● WHAT YOU WILL DO
Please repeat the data exactly. Any picture in it stays out.

● RECORDS TO PROCESS
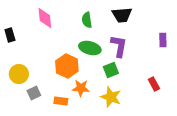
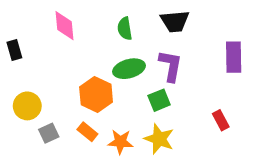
purple rectangle: (163, 40) -> (234, 57), size x1.5
green ellipse: (90, 48) -> (129, 69), turned -30
orange star: (81, 88) -> (120, 142), moved
orange rectangle: (61, 101) -> (87, 132), moved, turned 32

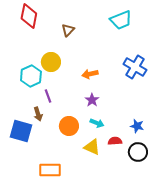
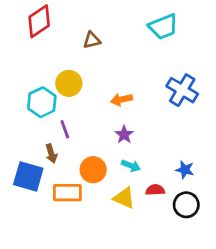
red diamond: (29, 16) -> (39, 21), turned 45
brown triangle: (68, 30) -> (92, 40), turned 32
orange rectangle: (50, 170) -> (67, 193), moved

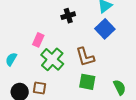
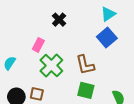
black cross: (68, 16) -> (59, 20), moved, turned -32

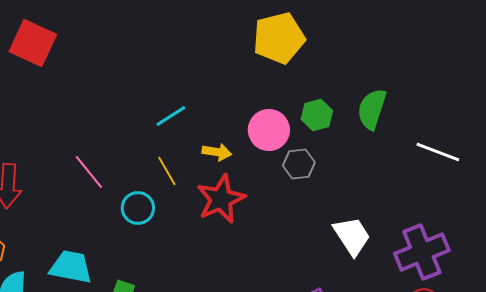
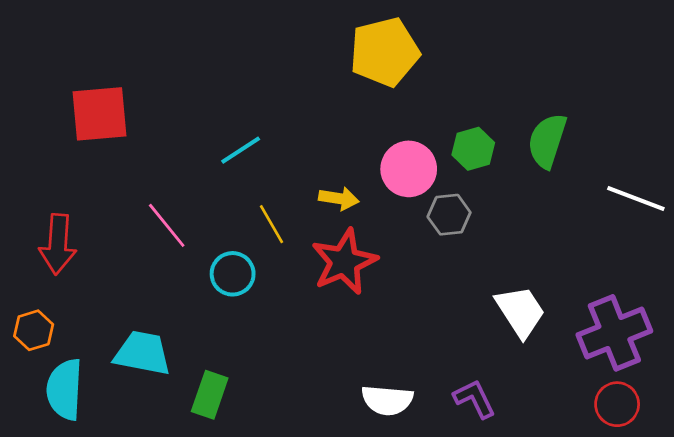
yellow pentagon: (279, 38) -> (384, 52), moved
red square: (33, 43) -> (99, 114), moved, turned -30
cyan line: (171, 116) -> (241, 150), moved

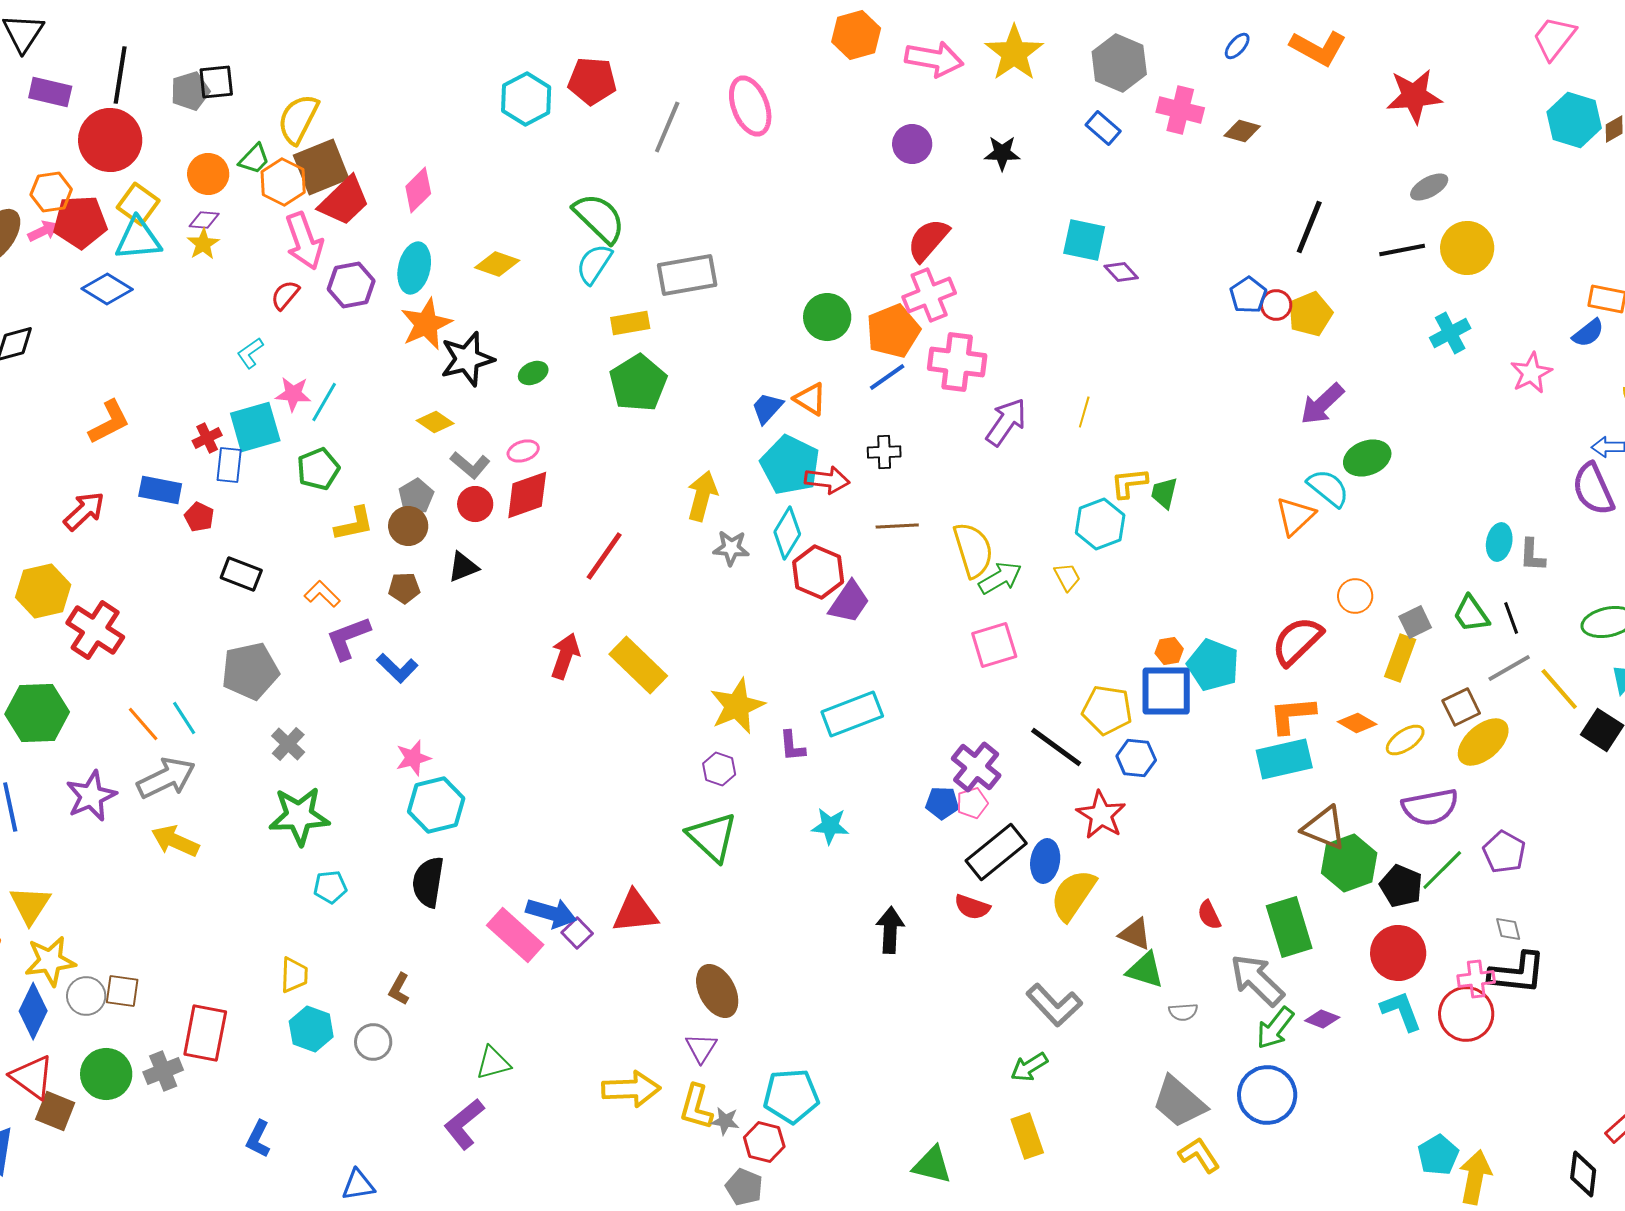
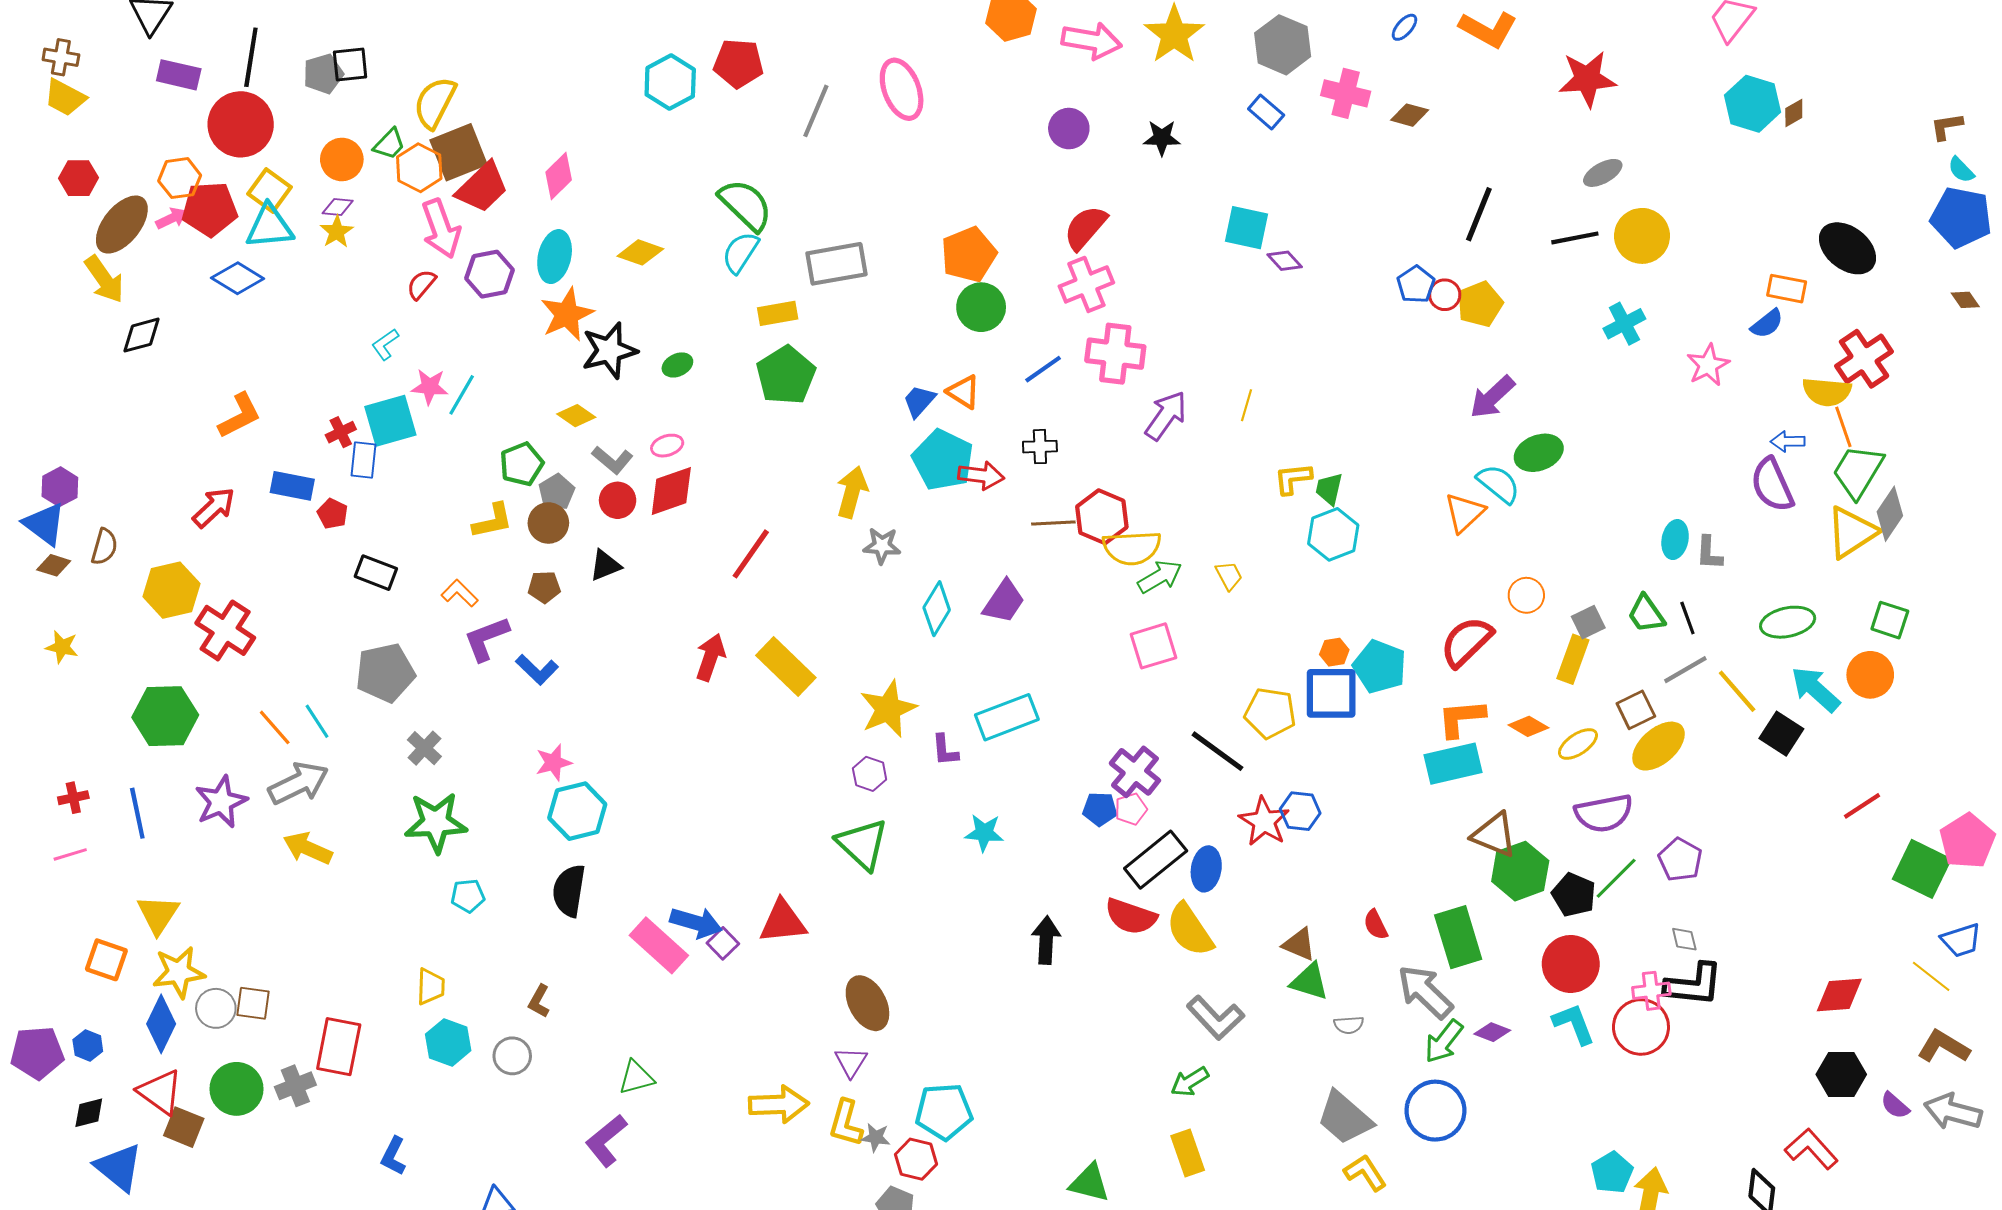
orange pentagon: (893, 331) -> (969, 254), moved
green pentagon: (318, 469) -> (522, 464), moved
cyan hexagon: (1100, 524) -> (1333, 534), moved
cyan diamond: (787, 533) -> (937, 609), moved
yellow semicircle: (973, 550) -> (1132, 548), turned 104
red hexagon: (818, 572) -> (1102, 517), moved
blue hexagon: (1136, 758) -> (1300, 811), moved
yellow semicircle: (1073, 895) -> (1190, 930), moved, turned -68
red semicircle: (972, 907) -> (1131, 916), size x1.4

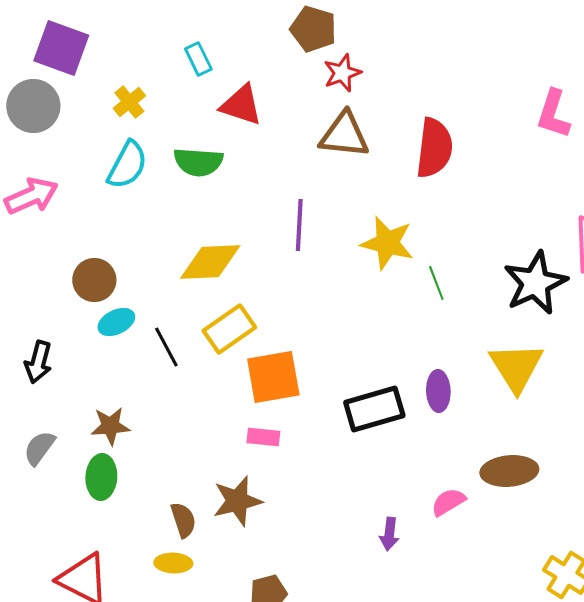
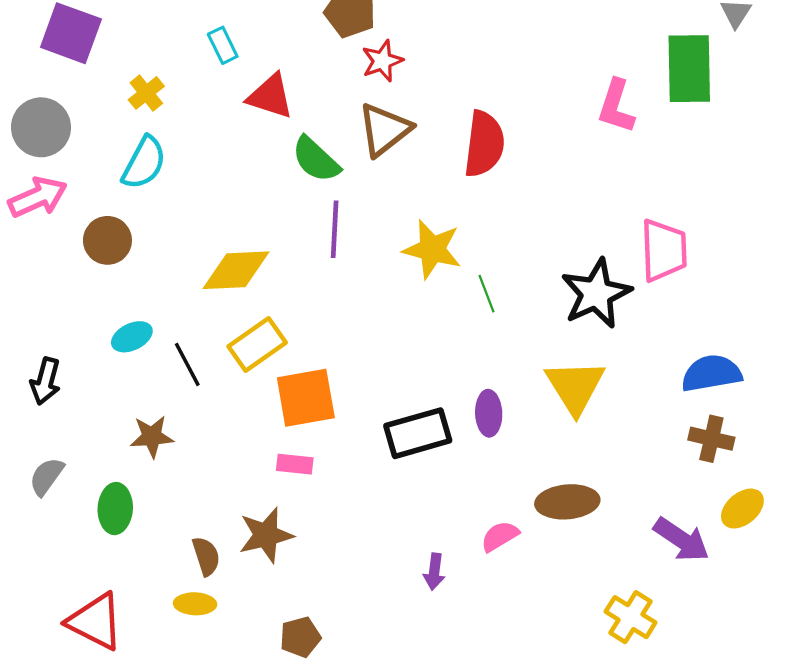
gray circle: (33, 106) -> (41, 127), moved
brown triangle: (344, 135) -> (385, 130), turned -44
green semicircle: (198, 162) -> (316, 159), moved, turned 39
brown circle: (94, 280) -> (107, 240), moved
brown star: (110, 426) -> (152, 436), moved

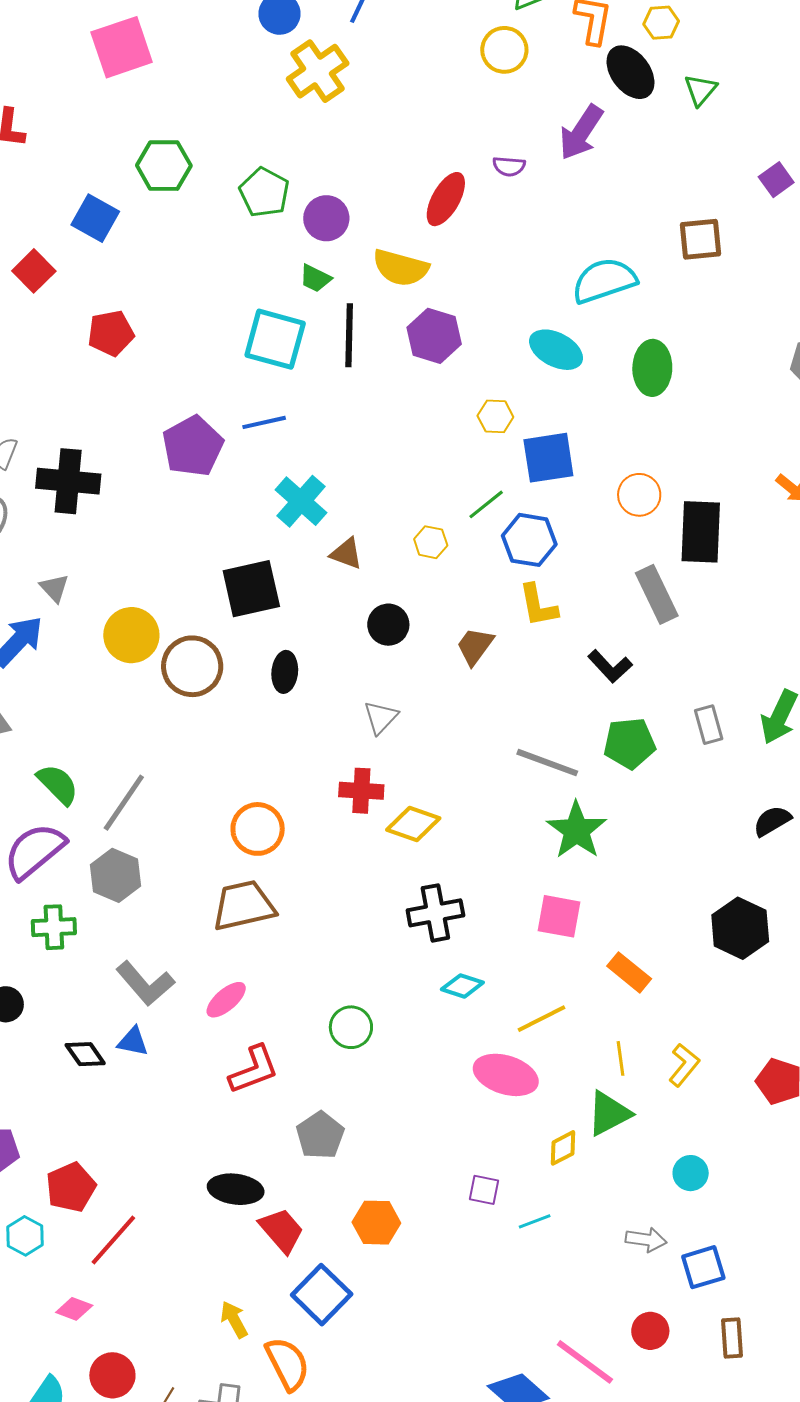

● ANSWER TO THIS EXERCISE
purple rectangle: (163, 40) -> (234, 57), size x1.5
green ellipse: (90, 48) -> (129, 69), turned -30
orange star: (81, 88) -> (120, 142), moved
orange rectangle: (61, 101) -> (87, 132), moved, turned 32

red diamond: (29, 16) -> (39, 21), turned 45
brown triangle: (68, 30) -> (92, 40), turned 32
orange rectangle: (50, 170) -> (67, 193), moved

black cross: (68, 16) -> (59, 20), moved, turned -32

yellow pentagon: (279, 38) -> (384, 52), moved
red square: (33, 43) -> (99, 114), moved, turned -30
cyan line: (171, 116) -> (241, 150), moved

orange pentagon: (893, 331) -> (969, 254), moved
green pentagon: (318, 469) -> (522, 464), moved
cyan hexagon: (1100, 524) -> (1333, 534), moved
cyan diamond: (787, 533) -> (937, 609), moved
yellow semicircle: (973, 550) -> (1132, 548), turned 104
red hexagon: (818, 572) -> (1102, 517), moved
blue hexagon: (1136, 758) -> (1300, 811), moved
yellow semicircle: (1073, 895) -> (1190, 930), moved, turned -68
red semicircle: (972, 907) -> (1131, 916), size x1.4

gray circle: (33, 106) -> (41, 127), moved
brown triangle: (344, 135) -> (385, 130), turned -44
green semicircle: (198, 162) -> (316, 159), moved, turned 39
brown circle: (94, 280) -> (107, 240), moved
brown star: (110, 426) -> (152, 436), moved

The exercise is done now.